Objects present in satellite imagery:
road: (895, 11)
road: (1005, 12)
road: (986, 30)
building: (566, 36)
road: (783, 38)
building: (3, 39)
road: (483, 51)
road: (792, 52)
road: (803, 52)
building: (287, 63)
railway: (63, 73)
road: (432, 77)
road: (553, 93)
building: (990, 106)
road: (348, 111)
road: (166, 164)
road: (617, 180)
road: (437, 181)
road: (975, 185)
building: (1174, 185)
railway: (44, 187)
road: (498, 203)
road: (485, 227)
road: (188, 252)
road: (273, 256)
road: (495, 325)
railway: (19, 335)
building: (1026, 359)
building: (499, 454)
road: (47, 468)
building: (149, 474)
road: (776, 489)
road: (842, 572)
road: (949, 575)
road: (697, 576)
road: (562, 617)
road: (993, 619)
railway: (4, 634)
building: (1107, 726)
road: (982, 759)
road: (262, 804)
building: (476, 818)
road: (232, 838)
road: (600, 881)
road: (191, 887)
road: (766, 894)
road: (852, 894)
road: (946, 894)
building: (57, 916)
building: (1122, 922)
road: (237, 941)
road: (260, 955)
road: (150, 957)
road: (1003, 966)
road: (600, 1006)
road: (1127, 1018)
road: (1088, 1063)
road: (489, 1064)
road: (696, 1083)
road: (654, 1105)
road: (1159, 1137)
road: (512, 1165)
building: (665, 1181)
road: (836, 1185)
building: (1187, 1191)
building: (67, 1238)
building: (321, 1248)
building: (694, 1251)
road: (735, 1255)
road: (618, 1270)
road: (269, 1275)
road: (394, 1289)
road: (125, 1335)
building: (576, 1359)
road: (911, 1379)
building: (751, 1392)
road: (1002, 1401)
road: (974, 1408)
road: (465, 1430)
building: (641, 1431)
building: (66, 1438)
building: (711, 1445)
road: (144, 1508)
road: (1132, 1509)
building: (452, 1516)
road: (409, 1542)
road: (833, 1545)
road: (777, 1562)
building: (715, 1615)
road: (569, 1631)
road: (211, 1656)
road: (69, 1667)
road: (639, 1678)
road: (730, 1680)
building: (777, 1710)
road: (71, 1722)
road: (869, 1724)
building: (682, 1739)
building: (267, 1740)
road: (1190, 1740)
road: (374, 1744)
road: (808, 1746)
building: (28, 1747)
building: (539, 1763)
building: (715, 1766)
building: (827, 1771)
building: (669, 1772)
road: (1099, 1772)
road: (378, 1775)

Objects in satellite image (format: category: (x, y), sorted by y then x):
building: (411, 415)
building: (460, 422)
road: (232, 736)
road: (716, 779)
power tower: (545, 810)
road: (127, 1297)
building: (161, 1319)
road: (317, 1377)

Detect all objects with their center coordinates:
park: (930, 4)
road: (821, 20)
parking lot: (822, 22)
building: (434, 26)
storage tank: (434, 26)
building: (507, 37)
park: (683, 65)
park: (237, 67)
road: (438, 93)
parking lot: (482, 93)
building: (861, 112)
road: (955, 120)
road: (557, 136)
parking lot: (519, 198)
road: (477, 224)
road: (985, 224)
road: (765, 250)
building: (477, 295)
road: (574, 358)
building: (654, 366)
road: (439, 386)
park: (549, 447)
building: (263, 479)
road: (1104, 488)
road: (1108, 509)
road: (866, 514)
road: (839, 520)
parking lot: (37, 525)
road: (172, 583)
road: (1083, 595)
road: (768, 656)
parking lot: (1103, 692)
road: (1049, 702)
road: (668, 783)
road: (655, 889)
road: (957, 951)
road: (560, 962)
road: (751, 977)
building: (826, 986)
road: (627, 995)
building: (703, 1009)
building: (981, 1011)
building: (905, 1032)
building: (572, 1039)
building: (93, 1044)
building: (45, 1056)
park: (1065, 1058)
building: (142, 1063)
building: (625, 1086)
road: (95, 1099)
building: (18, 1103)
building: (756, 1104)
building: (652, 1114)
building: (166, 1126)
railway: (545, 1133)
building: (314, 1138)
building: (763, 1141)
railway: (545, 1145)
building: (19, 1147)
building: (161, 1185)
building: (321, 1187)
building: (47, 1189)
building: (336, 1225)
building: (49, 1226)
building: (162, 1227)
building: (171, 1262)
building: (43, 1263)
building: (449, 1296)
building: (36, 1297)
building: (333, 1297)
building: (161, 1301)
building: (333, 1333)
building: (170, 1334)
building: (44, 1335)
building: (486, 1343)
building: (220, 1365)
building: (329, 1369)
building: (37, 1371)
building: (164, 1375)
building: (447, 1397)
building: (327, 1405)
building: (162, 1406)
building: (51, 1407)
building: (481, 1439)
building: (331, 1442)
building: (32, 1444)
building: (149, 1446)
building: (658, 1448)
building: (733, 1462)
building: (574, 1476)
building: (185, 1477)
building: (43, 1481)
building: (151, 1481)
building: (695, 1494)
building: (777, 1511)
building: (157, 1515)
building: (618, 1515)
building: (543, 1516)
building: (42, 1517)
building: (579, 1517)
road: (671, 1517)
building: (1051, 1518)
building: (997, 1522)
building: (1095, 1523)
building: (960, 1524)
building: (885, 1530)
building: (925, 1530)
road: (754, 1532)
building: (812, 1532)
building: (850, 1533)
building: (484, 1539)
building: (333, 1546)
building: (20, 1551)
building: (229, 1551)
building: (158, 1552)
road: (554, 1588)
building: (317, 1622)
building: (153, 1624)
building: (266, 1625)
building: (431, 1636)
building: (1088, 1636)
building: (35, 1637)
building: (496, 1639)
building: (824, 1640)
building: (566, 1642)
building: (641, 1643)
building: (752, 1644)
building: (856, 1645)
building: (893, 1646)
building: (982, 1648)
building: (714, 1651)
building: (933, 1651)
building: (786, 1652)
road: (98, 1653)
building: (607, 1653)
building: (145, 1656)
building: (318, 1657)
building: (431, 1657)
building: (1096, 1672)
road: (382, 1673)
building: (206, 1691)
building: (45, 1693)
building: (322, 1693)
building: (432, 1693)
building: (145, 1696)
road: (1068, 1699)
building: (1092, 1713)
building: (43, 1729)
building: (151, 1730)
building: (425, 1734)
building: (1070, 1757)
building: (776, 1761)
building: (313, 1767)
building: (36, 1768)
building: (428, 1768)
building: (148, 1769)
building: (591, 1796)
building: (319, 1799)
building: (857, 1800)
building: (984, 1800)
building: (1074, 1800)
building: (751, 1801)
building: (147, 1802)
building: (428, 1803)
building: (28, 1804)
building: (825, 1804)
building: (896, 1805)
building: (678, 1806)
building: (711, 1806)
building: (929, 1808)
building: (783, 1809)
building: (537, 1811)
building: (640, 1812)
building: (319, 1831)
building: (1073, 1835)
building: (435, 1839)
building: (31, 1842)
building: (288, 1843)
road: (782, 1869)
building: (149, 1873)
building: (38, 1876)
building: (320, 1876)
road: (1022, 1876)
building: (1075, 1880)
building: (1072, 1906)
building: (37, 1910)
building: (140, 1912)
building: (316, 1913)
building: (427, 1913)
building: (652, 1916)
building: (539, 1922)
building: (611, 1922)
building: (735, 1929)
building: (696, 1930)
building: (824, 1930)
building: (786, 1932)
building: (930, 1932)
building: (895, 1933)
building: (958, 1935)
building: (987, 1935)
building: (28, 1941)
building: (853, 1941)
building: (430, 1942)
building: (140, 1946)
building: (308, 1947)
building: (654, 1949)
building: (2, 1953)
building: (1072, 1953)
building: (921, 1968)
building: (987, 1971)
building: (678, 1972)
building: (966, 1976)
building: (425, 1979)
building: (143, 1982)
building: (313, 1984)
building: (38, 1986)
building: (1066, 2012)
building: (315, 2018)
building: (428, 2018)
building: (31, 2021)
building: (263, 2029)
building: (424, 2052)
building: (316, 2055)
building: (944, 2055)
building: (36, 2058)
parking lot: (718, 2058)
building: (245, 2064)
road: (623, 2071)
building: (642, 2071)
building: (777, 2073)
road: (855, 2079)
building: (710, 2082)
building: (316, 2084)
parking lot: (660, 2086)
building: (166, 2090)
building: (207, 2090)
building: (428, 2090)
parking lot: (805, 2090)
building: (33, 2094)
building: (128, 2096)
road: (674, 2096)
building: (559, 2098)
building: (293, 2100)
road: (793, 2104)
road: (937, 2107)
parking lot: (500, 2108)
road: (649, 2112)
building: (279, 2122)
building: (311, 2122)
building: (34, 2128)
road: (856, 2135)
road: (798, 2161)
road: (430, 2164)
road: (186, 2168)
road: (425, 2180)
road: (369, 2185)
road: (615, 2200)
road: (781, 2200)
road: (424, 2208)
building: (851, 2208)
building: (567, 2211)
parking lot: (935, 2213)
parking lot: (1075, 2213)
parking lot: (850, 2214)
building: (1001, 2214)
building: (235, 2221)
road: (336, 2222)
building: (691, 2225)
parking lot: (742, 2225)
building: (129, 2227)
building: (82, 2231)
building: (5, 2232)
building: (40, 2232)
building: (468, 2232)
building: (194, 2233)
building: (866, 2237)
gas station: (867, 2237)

━━━━━━━━━━━━━━━━

▶ [WORK INSTRUCTIONS]: List the lines of the material in which the word "railway" occurs.

▶ [RESULT FOR THIS EXERCISE]:
railway: (63, 73)
railway: (44, 187)
railway: (19, 335)
railway: (4, 634)
railway: (545, 1133)
railway: (545, 1145)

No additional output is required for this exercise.